PROMPT
Determine how many lines in the listing below contain the word "right", then state that number by itself.

═══ RECORDED INFORMATION ═══

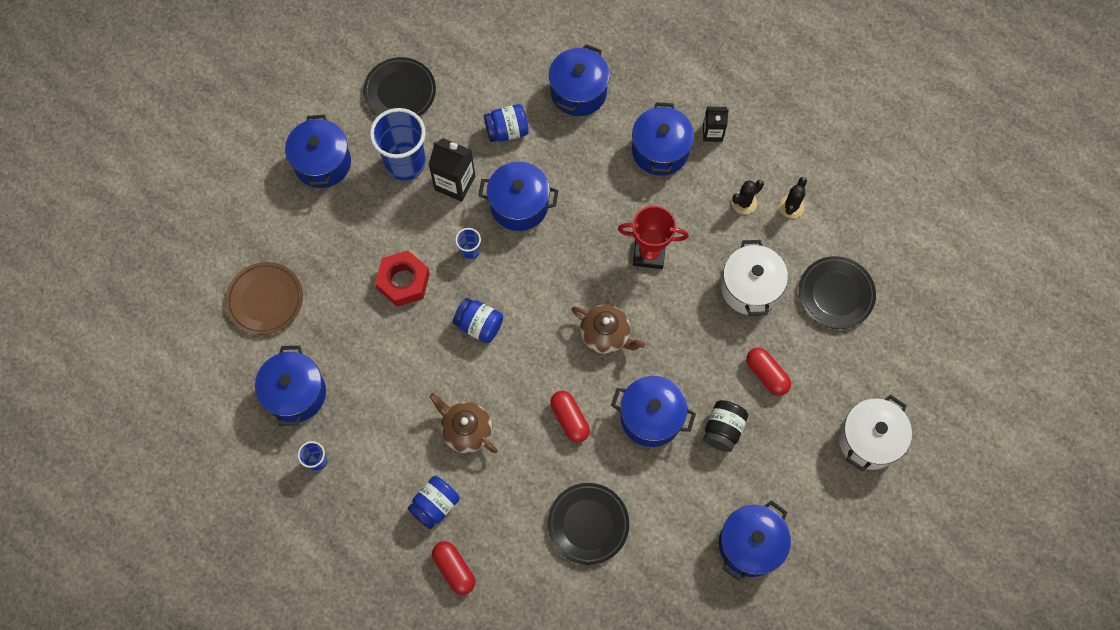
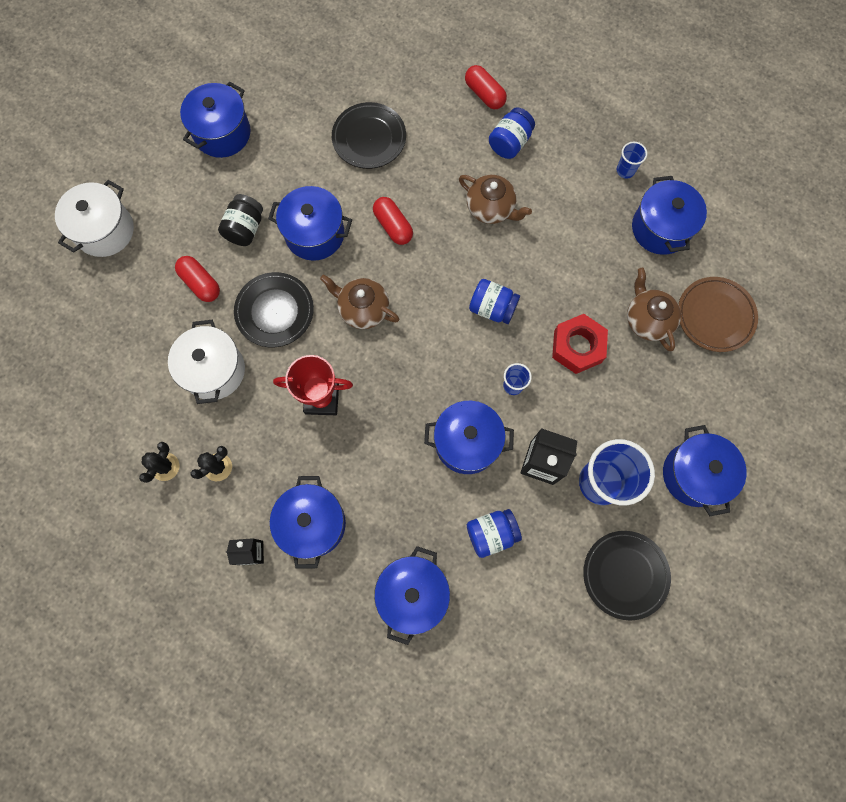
camera: 175 degrees right, 5 degrees up
(331, 302) = (647, 320): none -> brown teapot
(836, 294) = (124, 371): black plate -> black plate (275, 311)

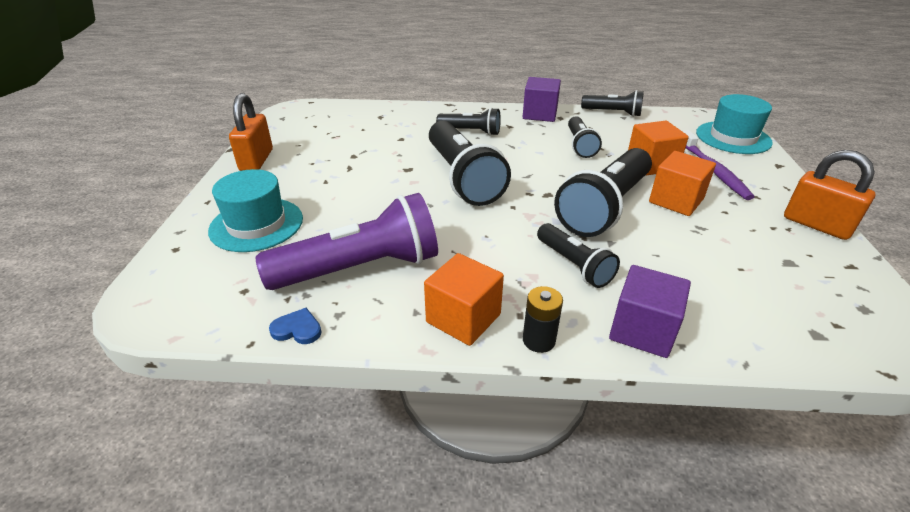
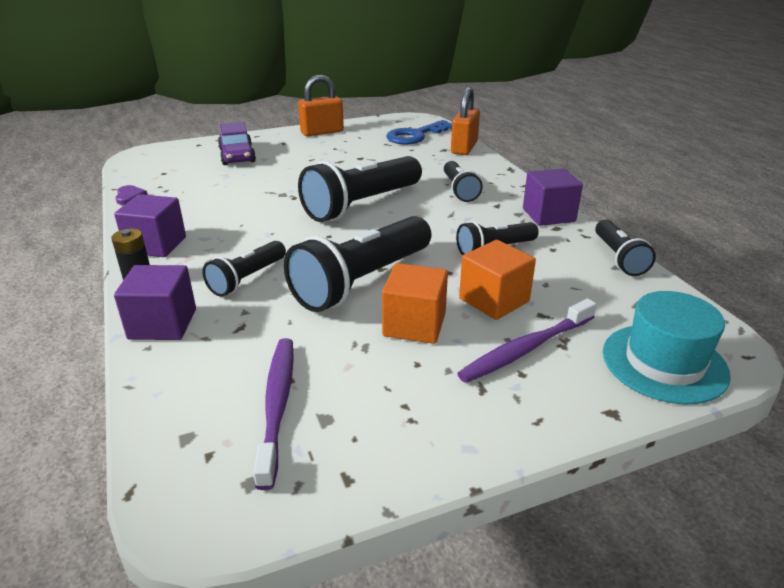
camera: 65 degrees right, 5 degrees down
(256, 224) = (237, 155): turquoise hat -> purple car
(297, 329) = (130, 196): blue heart -> purple heart
(333, 119) = (416, 135): none -> blue key
(360, 268) = (202, 198): purple flashlight -> none
(463, 318) = (156, 245): orange cube -> purple cube
(605, 208) = (362, 281): black flashlight -> black flashlight turned 60 degrees counterclockwise
(775, 281) = (277, 405): none -> purple toothbrush
(816, 225) = (440, 447): orange padlock -> orange padlock (464, 148)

═══

OUTPUT
2